/---

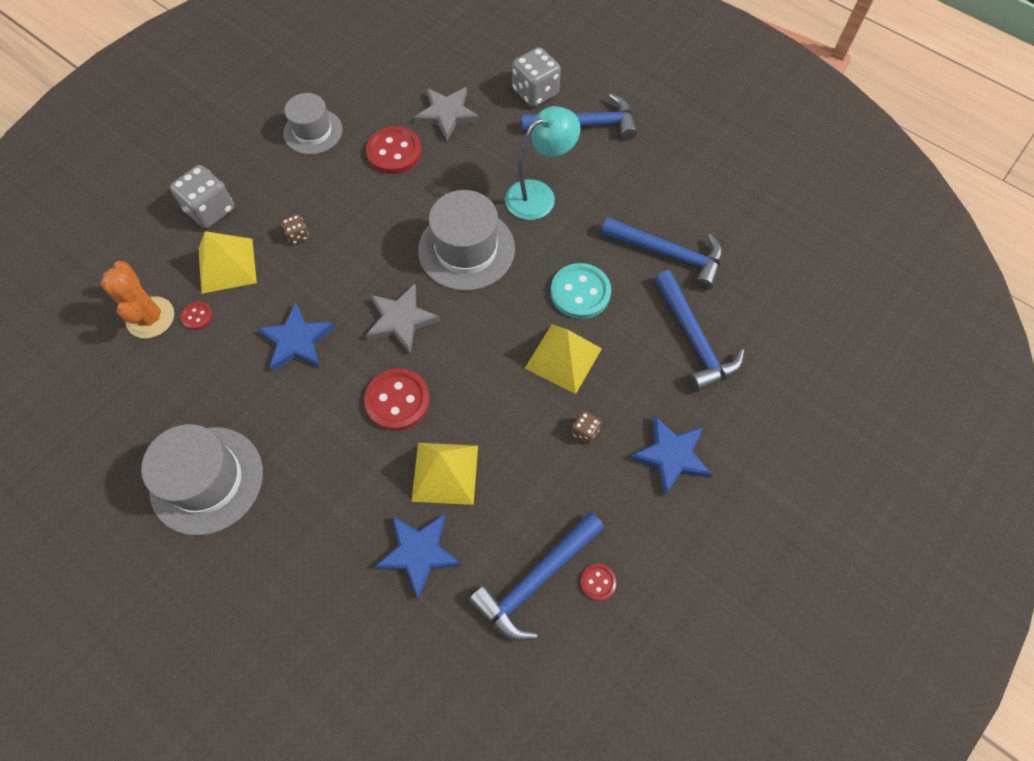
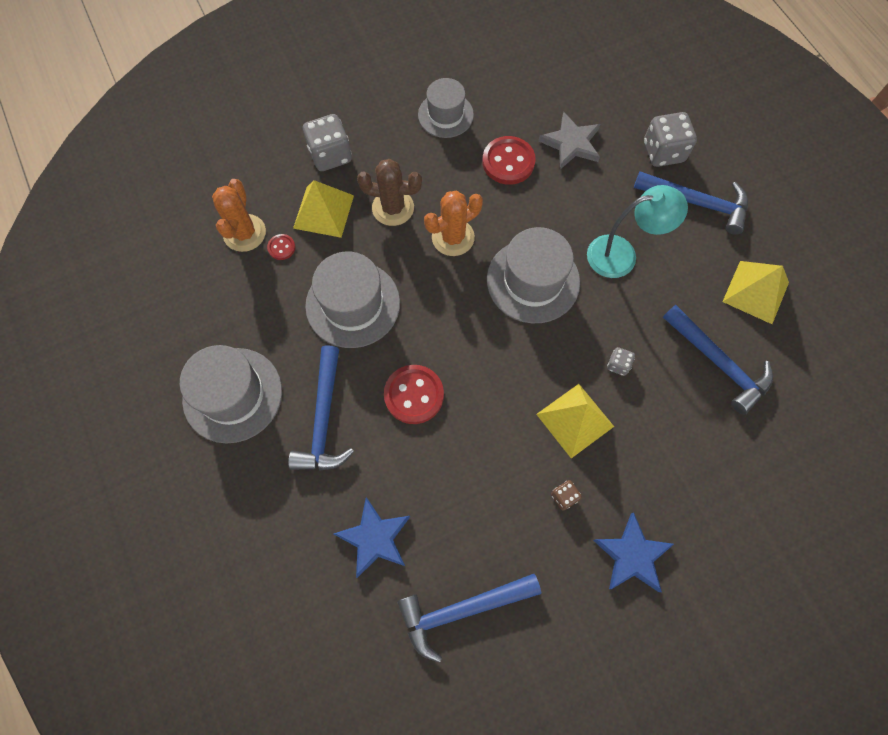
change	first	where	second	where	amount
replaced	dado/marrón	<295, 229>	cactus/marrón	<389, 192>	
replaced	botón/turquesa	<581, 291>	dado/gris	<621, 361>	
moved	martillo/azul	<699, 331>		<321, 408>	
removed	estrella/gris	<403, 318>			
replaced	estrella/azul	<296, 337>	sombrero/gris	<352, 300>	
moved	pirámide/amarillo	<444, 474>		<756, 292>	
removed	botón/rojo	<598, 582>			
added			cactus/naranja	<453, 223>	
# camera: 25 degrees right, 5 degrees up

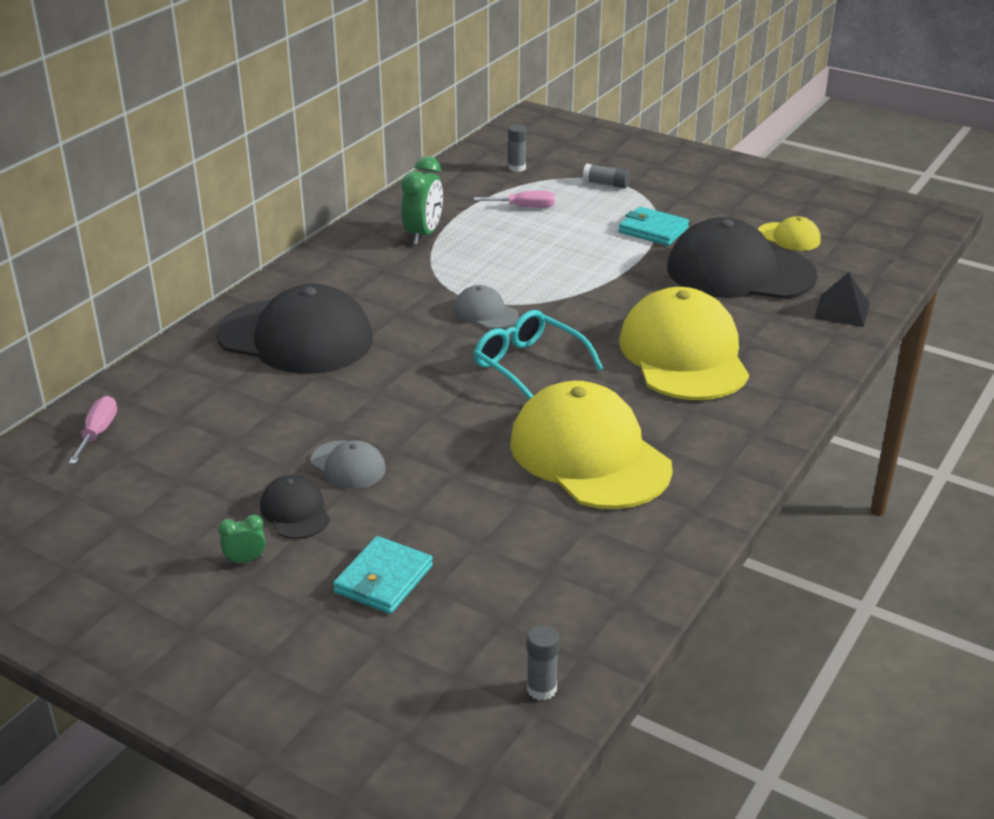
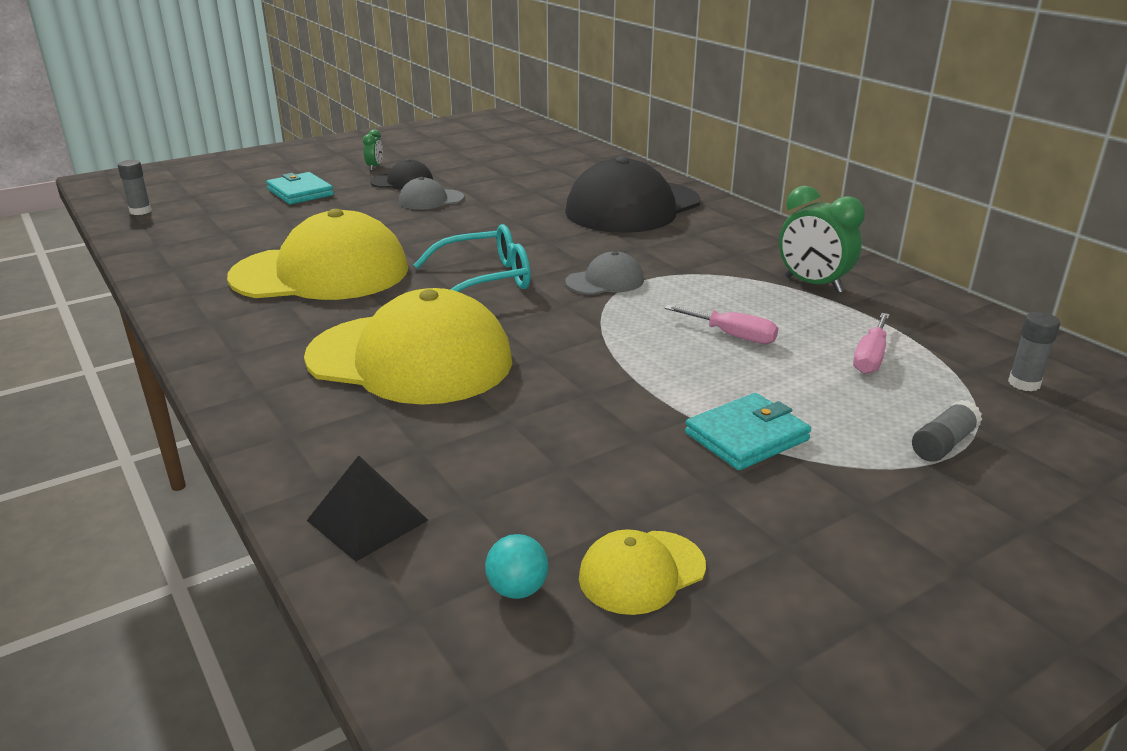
change	first	where	second	where	amount
removed	gorra/negro	<742, 258>			
moved	destornillador/rosa	<93, 430>		<721, 324>	
added			pelota/turquesa	<516, 566>	
# camera: 115 degrees right, 5 degrees down

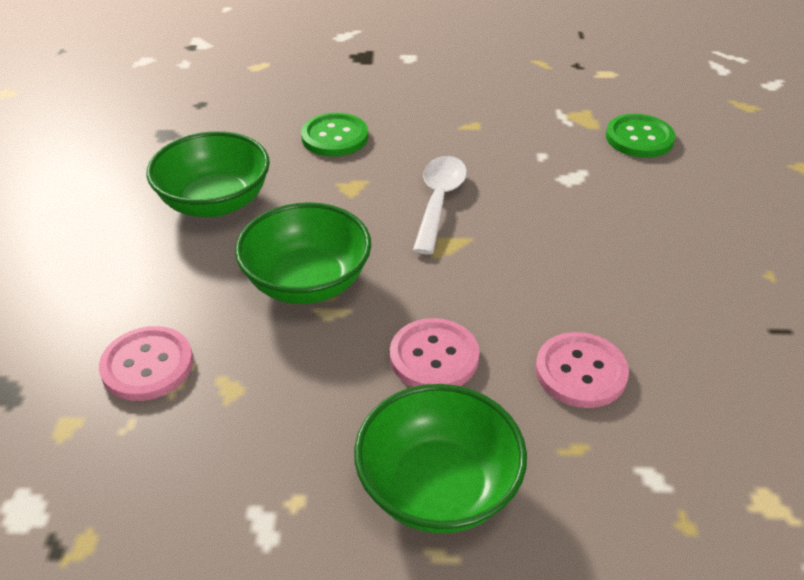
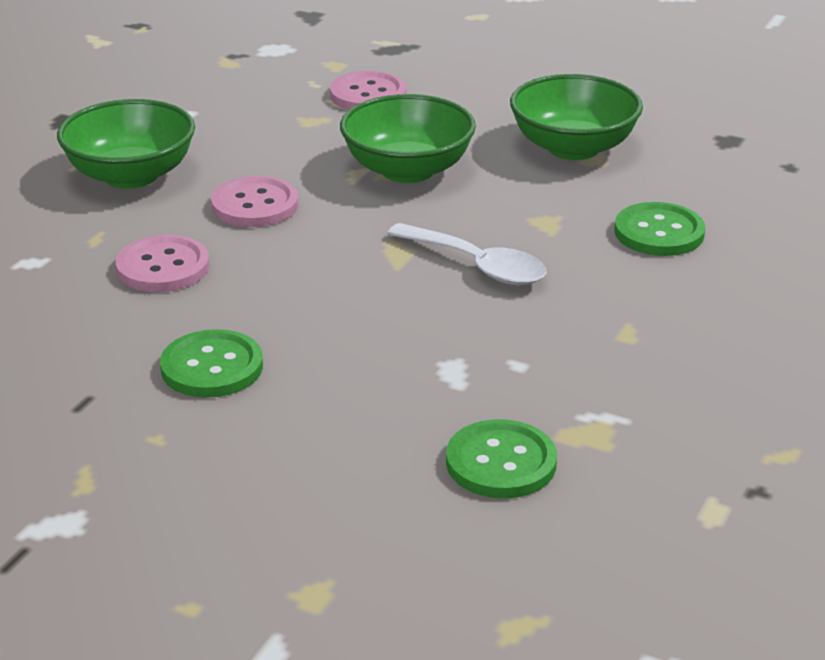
change	first	where	second	where	amount
added			botón/verde	<211, 363>	
# camera: 115 degrees right, 10 degrees down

\---

— Work request —
Among the lines of the preceding data, which ones hold the word "estrella"? List them.

— Written answer —
removed	estrella/gris	<403, 318>			
replaced	estrella/azul	<296, 337>	sombrero/gris	<352, 300>	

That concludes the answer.